-- Records for processing follows --

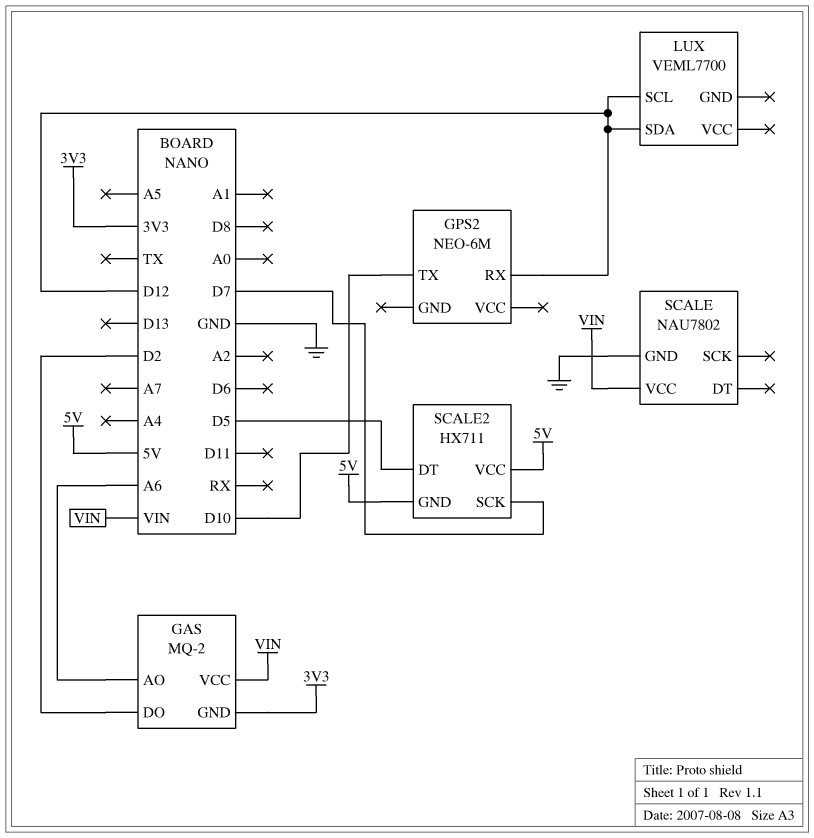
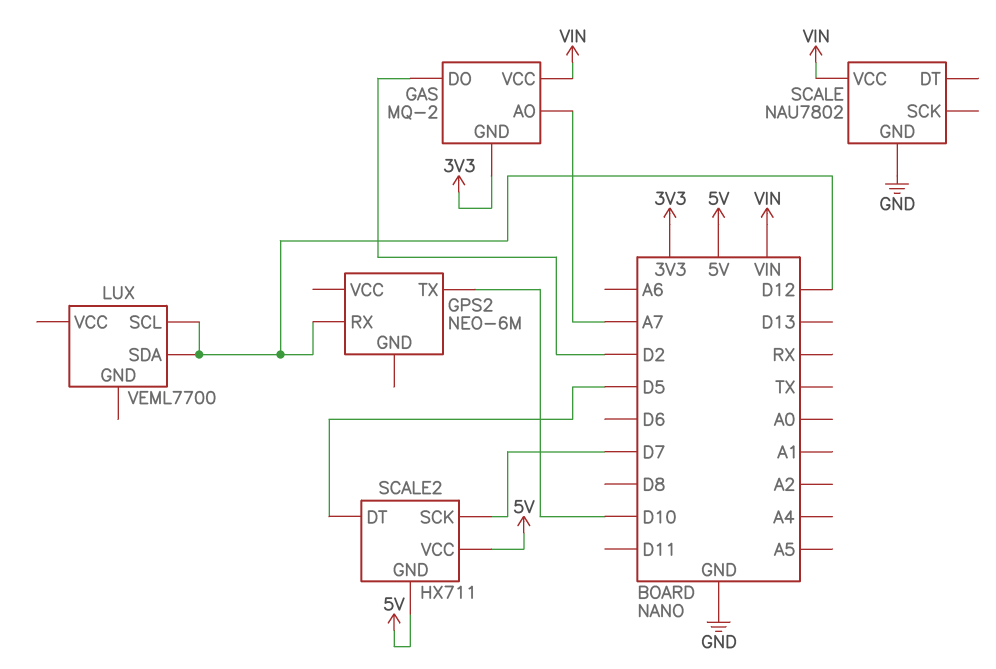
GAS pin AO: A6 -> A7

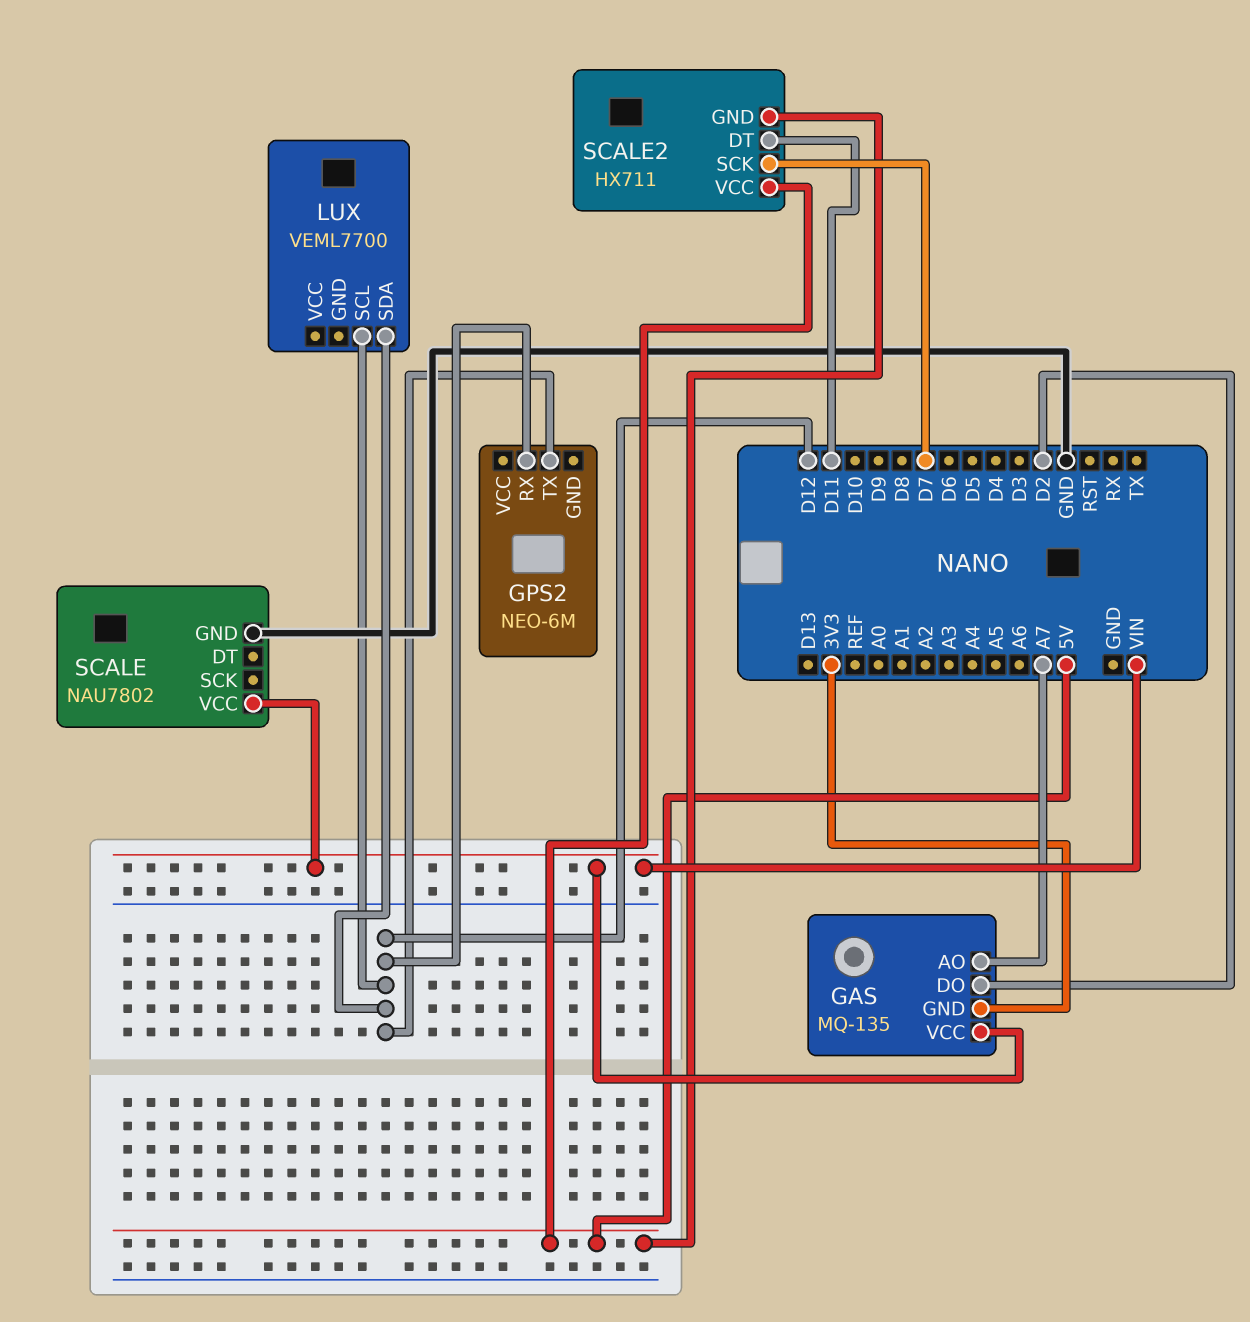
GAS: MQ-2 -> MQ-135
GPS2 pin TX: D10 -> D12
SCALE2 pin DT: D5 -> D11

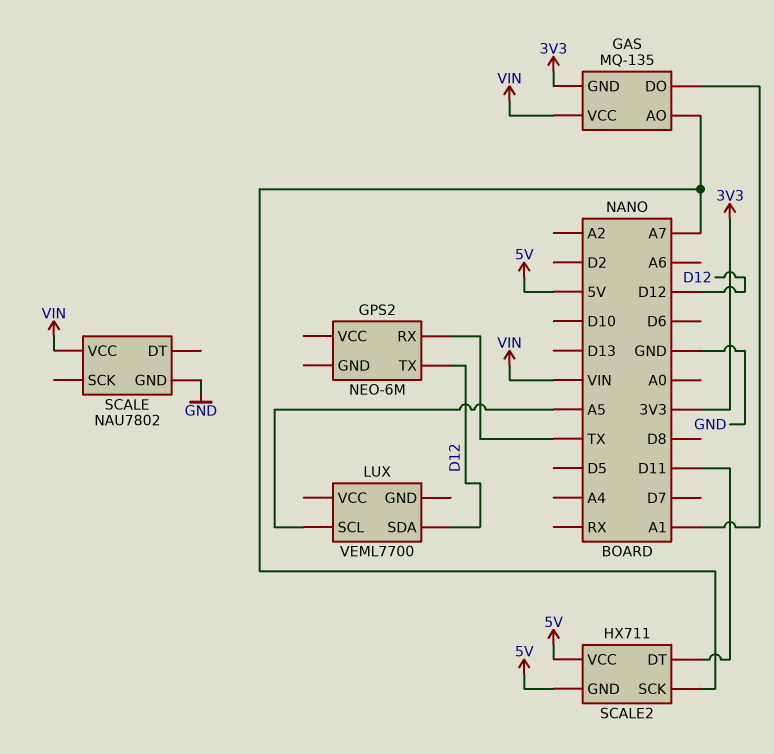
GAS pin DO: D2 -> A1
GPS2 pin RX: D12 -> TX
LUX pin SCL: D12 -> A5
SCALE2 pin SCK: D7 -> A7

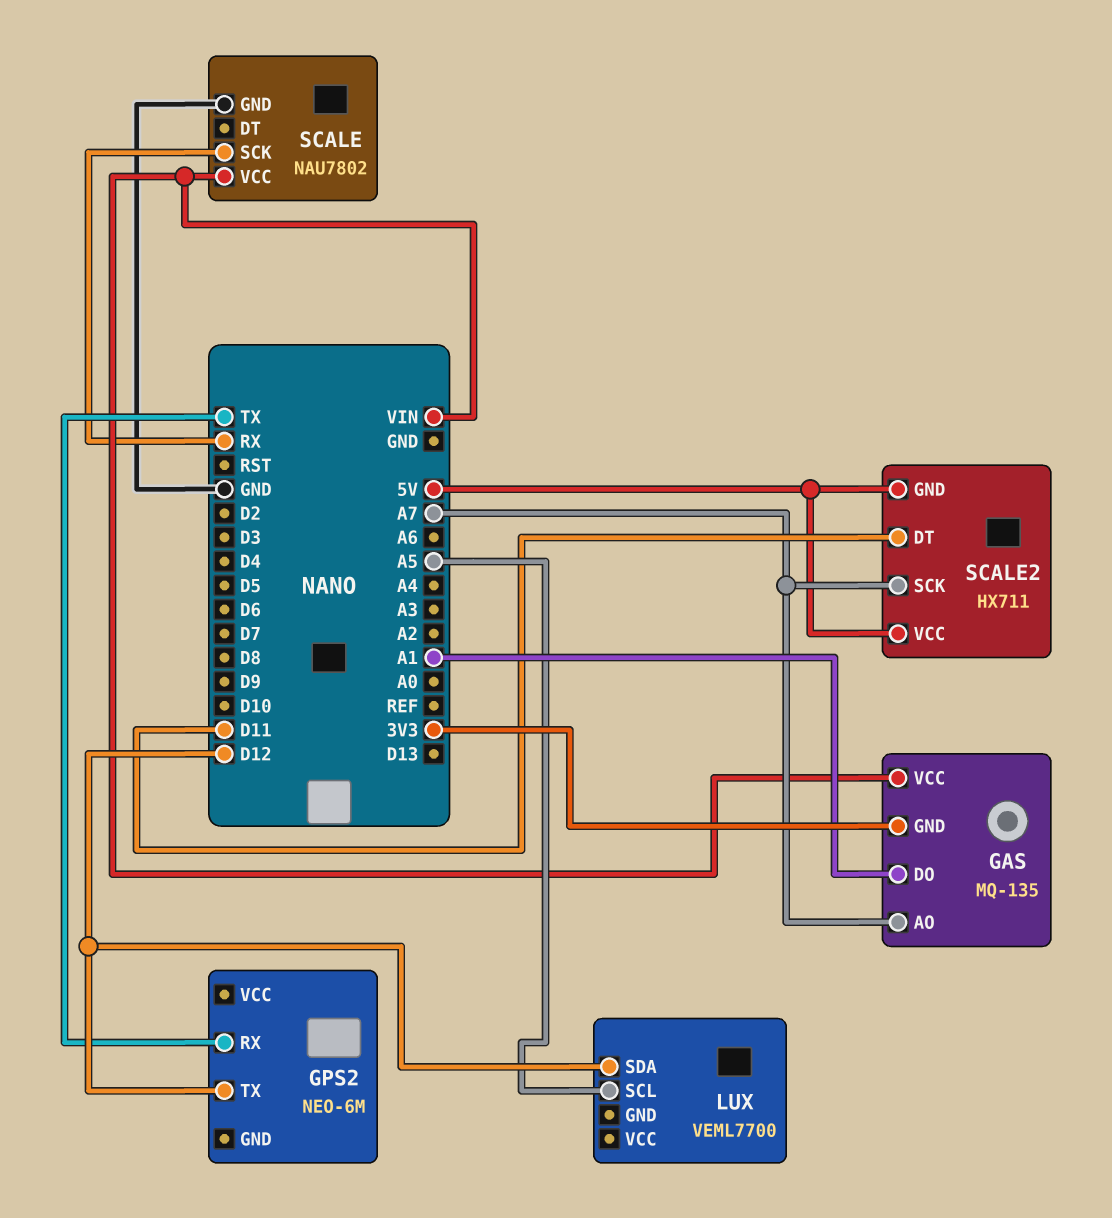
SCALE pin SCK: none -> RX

-- Records for processing concluded --
-- Records for processing follows --

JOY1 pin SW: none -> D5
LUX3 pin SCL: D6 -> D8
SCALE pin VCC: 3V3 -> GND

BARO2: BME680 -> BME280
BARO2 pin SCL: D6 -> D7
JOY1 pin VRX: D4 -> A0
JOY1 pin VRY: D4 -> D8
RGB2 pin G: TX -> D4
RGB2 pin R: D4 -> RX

-- Records for processing concluded --
-- Records for processing follows --

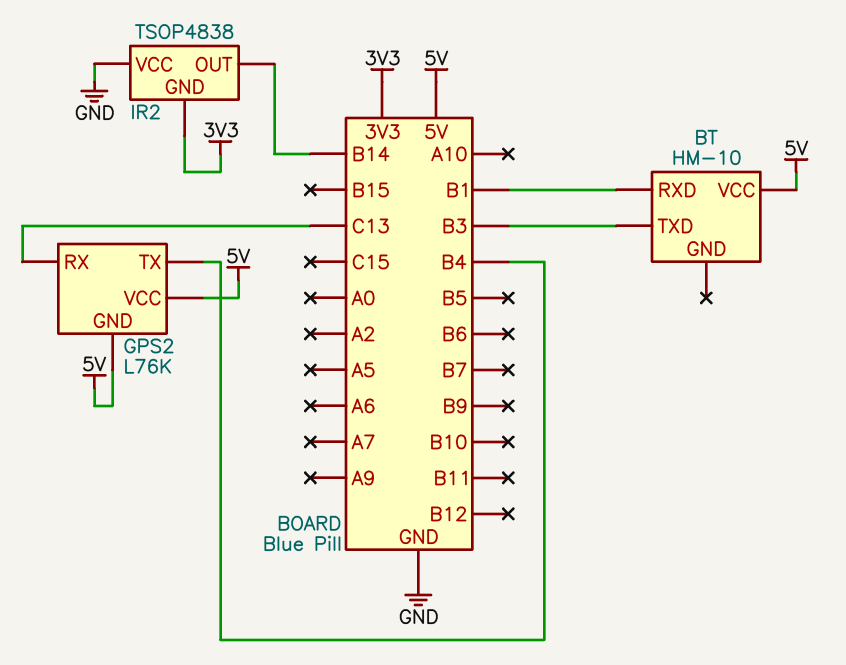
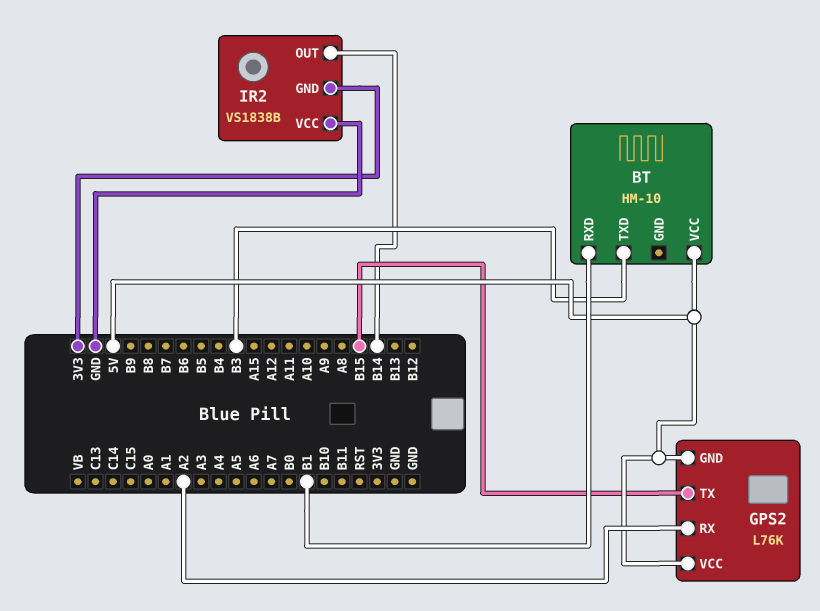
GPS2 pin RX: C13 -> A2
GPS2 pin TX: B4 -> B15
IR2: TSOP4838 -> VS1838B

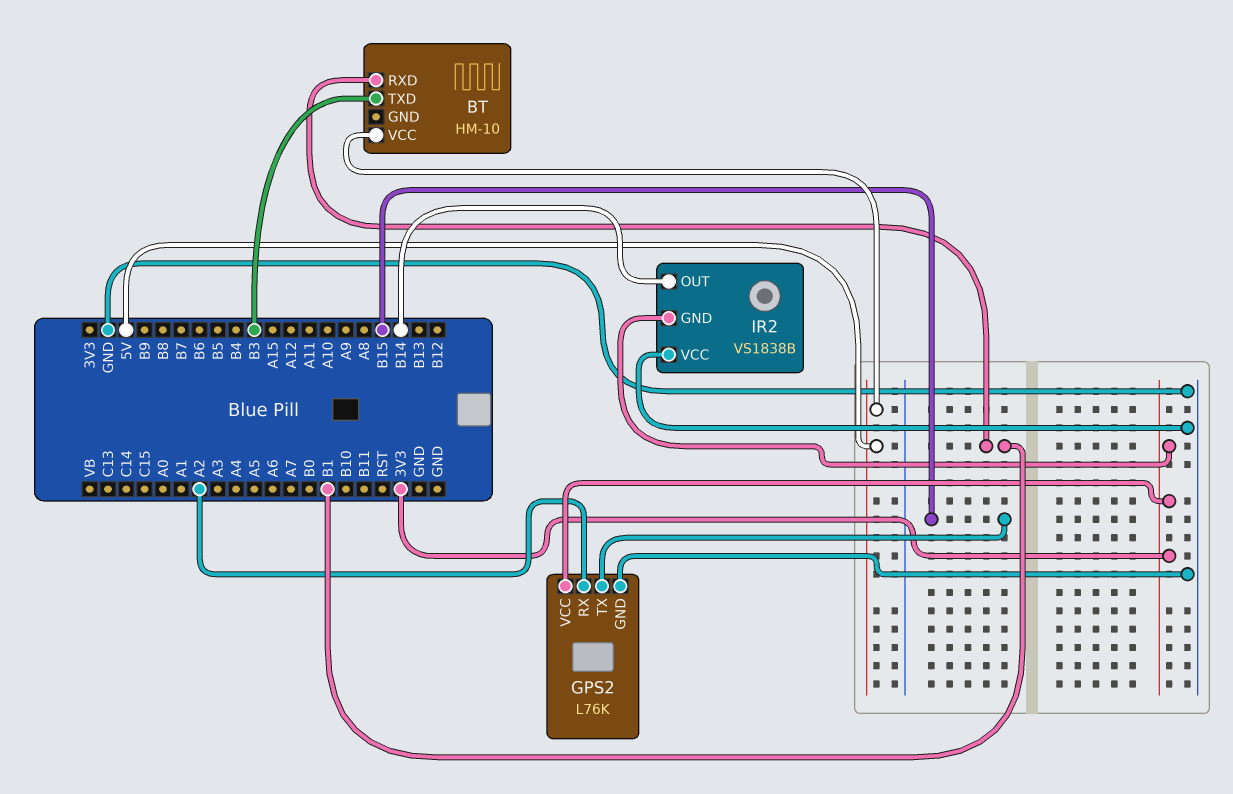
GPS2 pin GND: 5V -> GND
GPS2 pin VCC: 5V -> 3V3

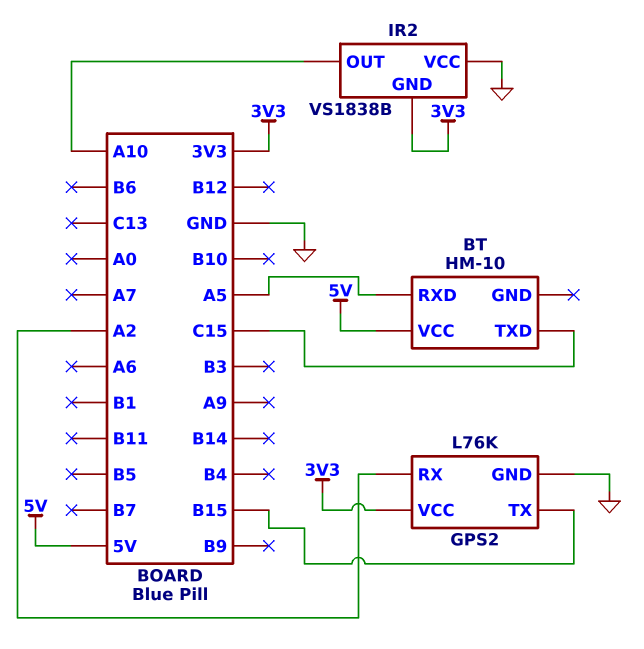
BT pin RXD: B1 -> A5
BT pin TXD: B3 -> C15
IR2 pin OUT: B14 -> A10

-- Records for processing concluded --

Task instructions ▸ Copy exactly the part of the material above that opens with the line containing "IR2: TSOP4838 -> VS1838B" and closes with the line containing "IR2 pin OUT: B14 -> A10", ends included. Drop the images.

Completed exercise ▸
IR2: TSOP4838 -> VS1838B

GPS2 pin GND: 5V -> GND
GPS2 pin VCC: 5V -> 3V3

BT pin RXD: B1 -> A5
BT pin TXD: B3 -> C15
IR2 pin OUT: B14 -> A10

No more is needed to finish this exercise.